→ **Exercise objective**
Output only the line that contains "RADIO1 pin CE: D10 -> A6" and the lines after it, all verbatim, through the last one below.

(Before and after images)
↓↓↓
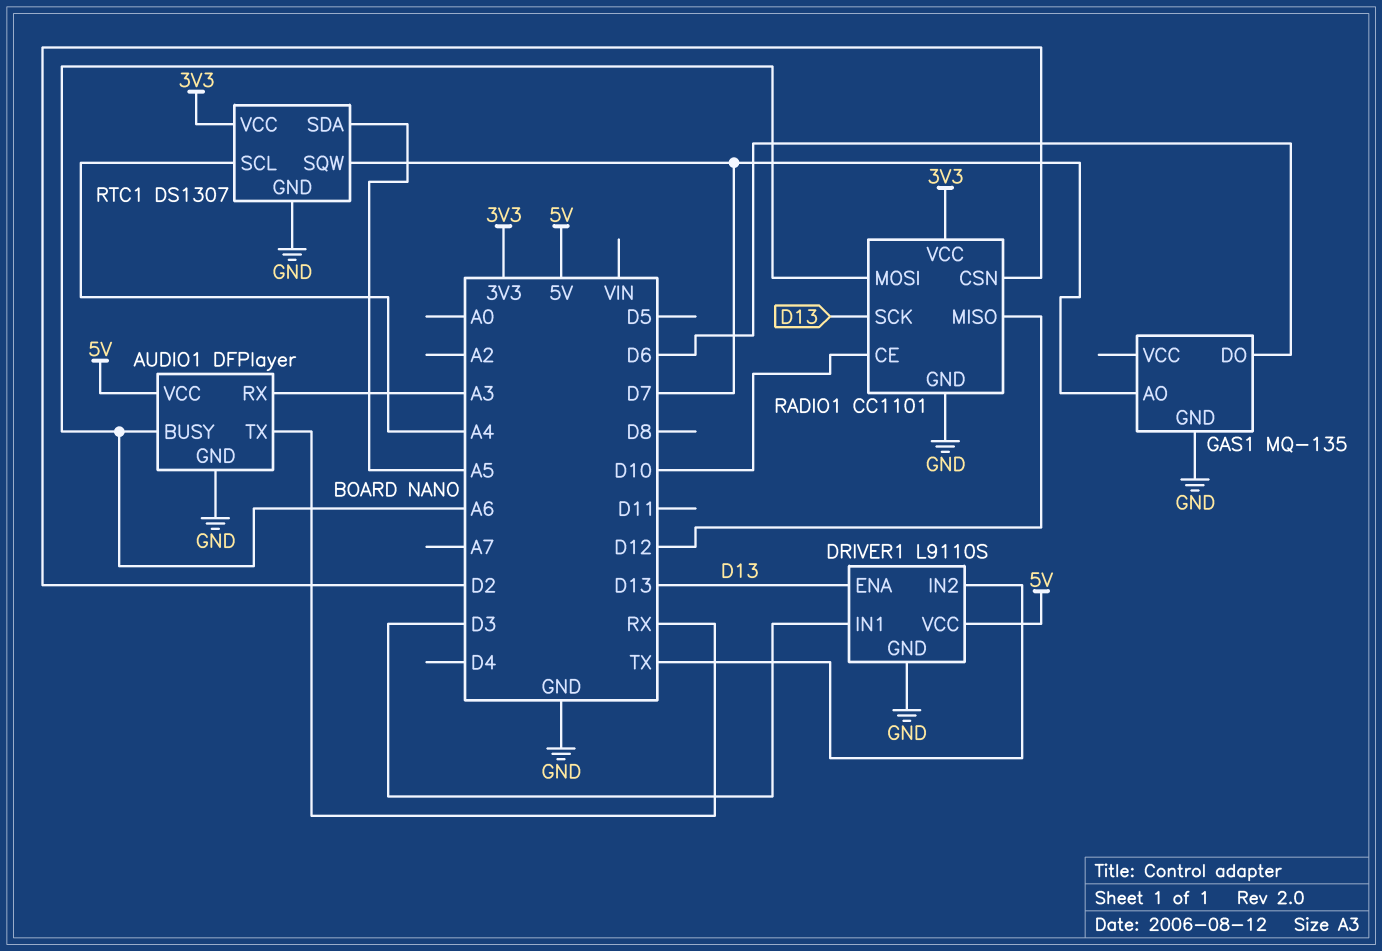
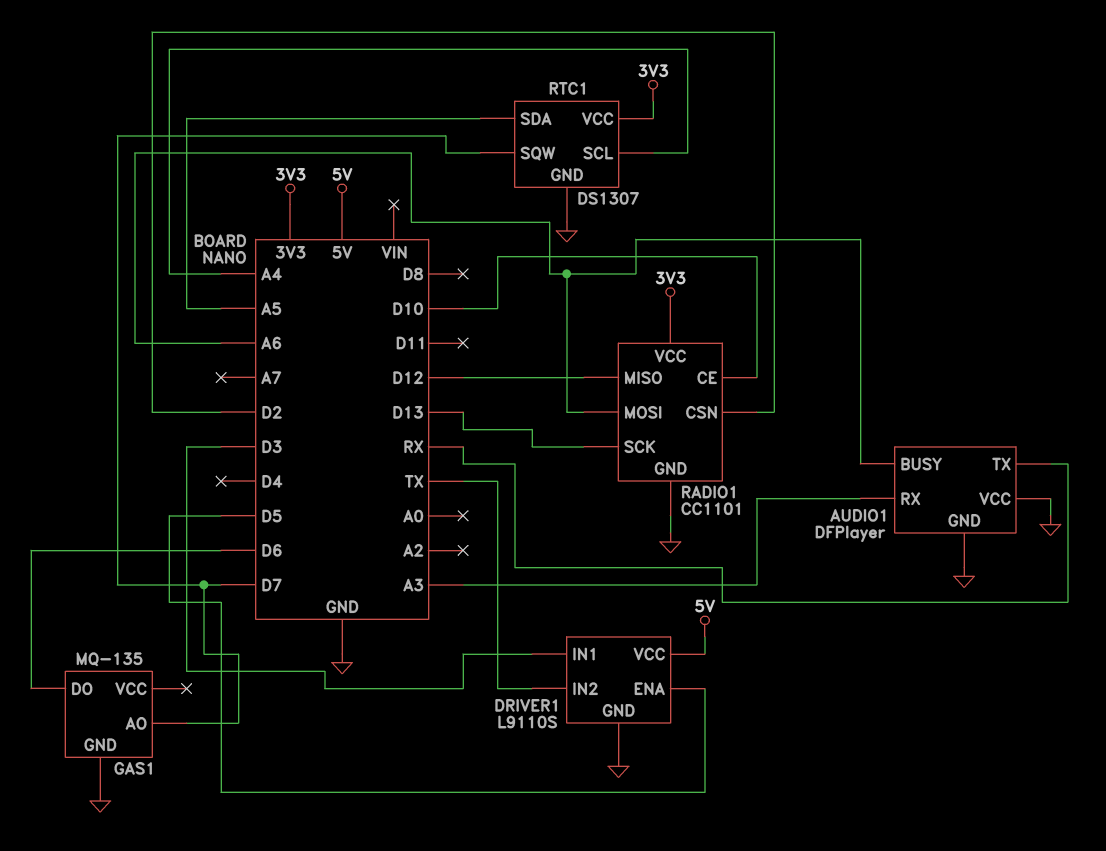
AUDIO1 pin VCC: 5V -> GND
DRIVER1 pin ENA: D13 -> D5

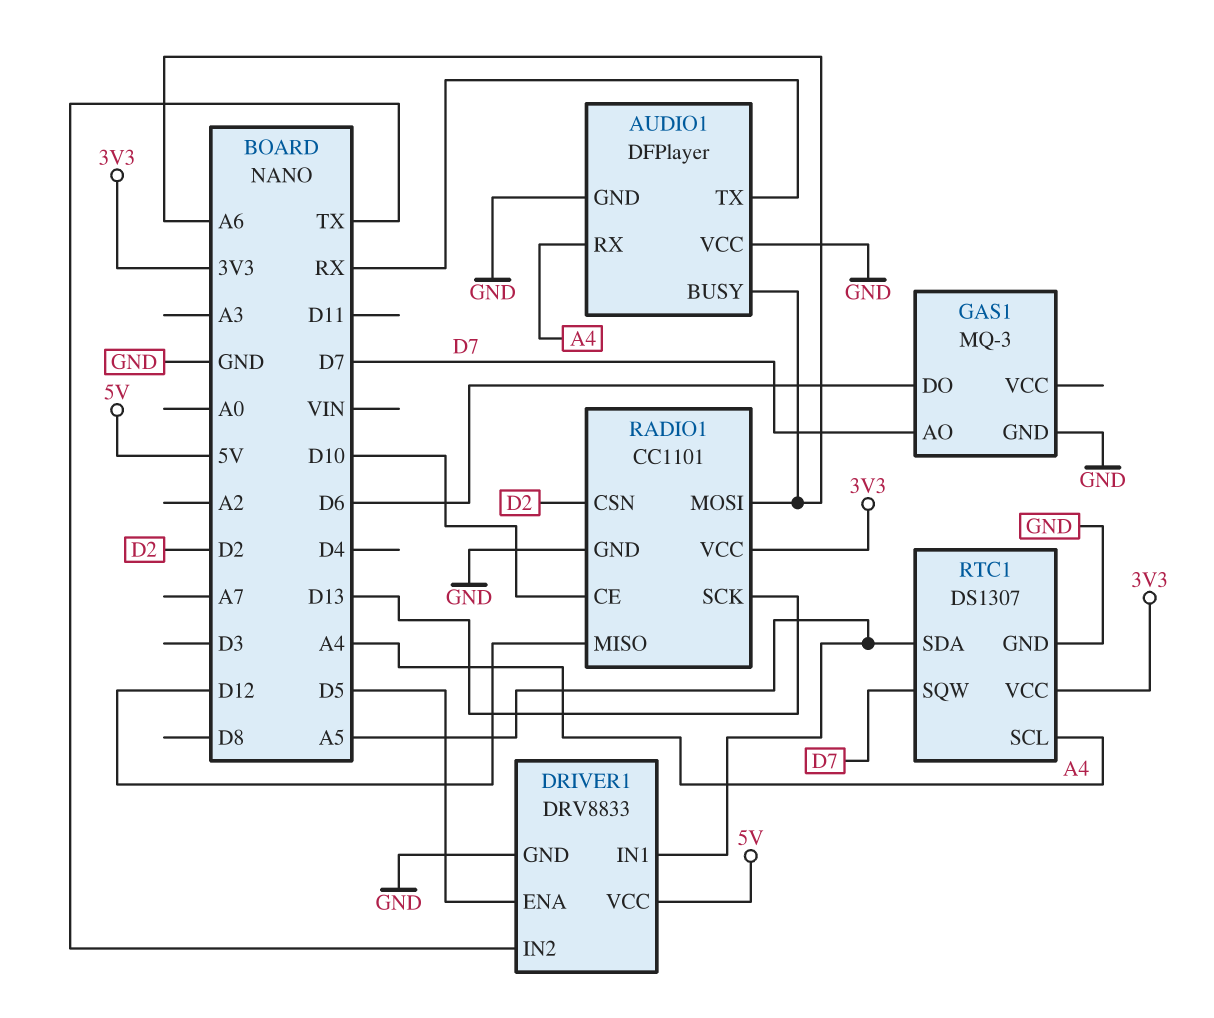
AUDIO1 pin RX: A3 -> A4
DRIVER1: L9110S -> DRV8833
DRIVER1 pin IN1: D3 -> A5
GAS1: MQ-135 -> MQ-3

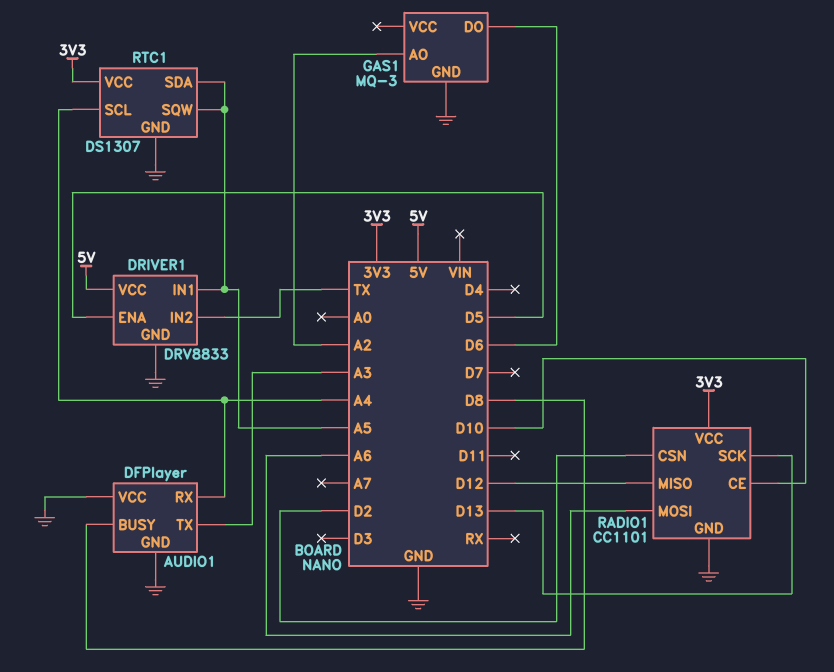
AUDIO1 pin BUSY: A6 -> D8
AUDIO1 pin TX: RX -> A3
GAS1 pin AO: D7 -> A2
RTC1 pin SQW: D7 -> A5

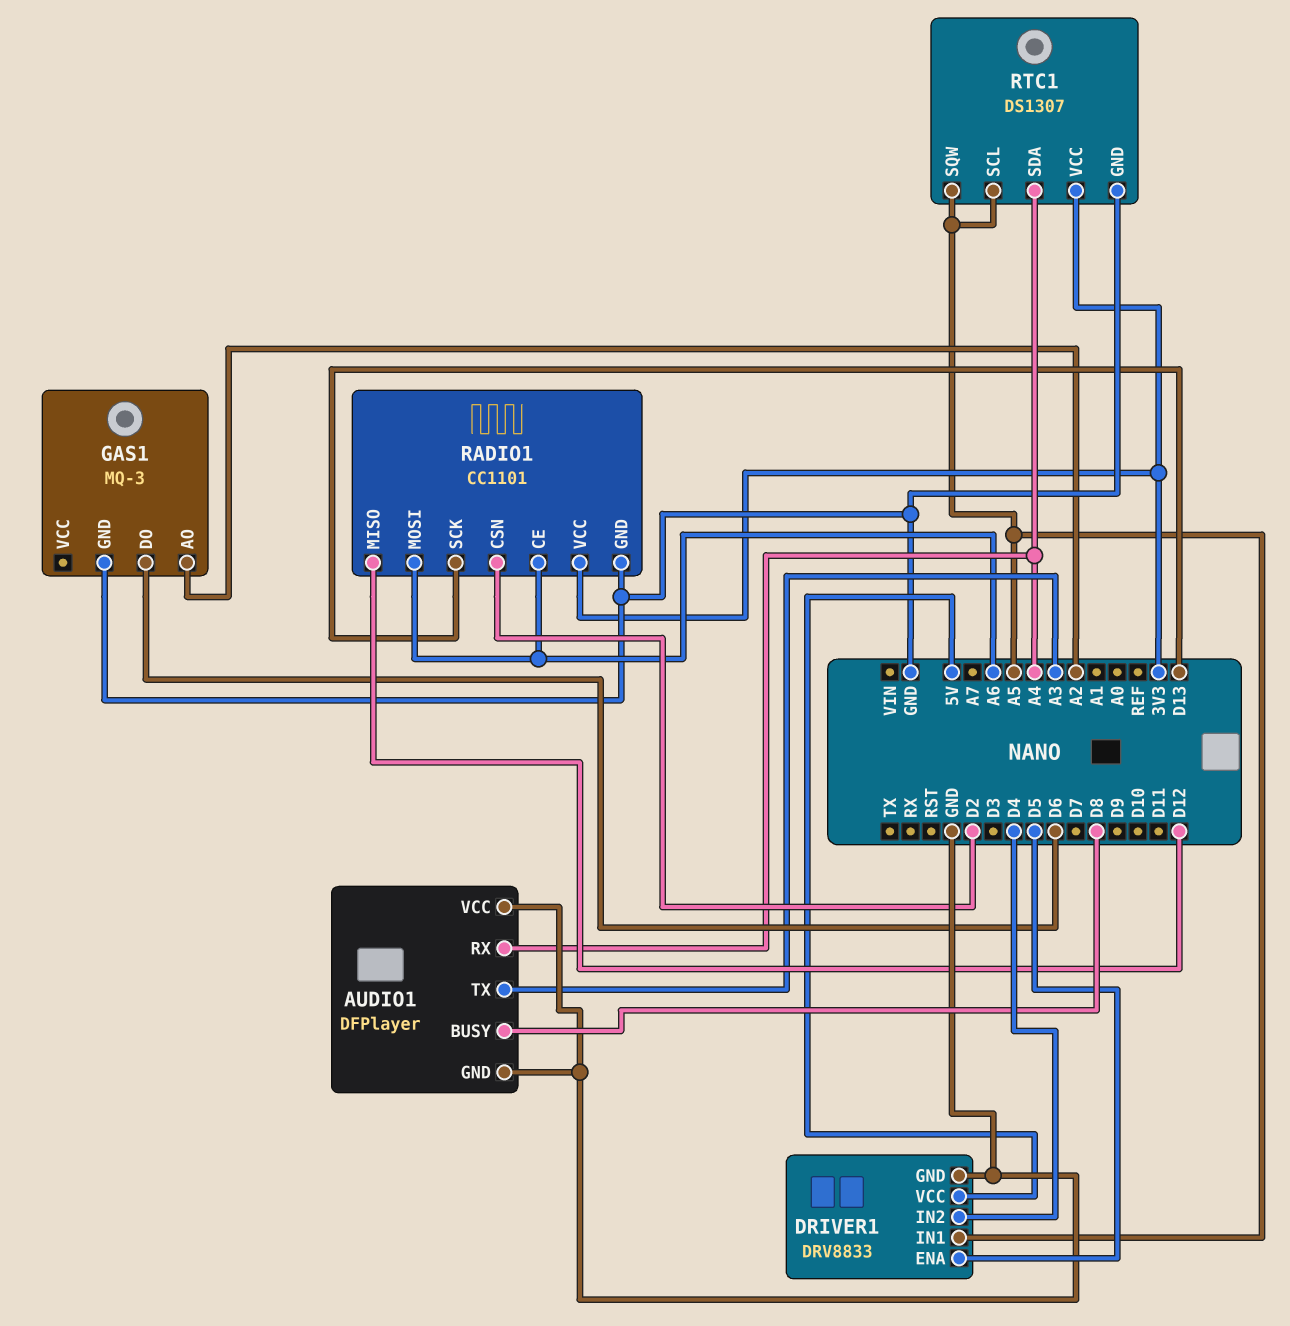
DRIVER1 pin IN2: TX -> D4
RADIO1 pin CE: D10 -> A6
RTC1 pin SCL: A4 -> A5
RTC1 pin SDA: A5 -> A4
↑↑↑
→ **Answer area**
RADIO1 pin CE: D10 -> A6
RTC1 pin SCL: A4 -> A5
RTC1 pin SDA: A5 -> A4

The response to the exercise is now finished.